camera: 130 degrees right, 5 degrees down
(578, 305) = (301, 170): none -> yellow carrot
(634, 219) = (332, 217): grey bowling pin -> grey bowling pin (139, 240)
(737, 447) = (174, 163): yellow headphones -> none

**YOUR GOAL**
Answer with a number only: how many lines above have the word "yellow"?

**COMPLETED TASK**
2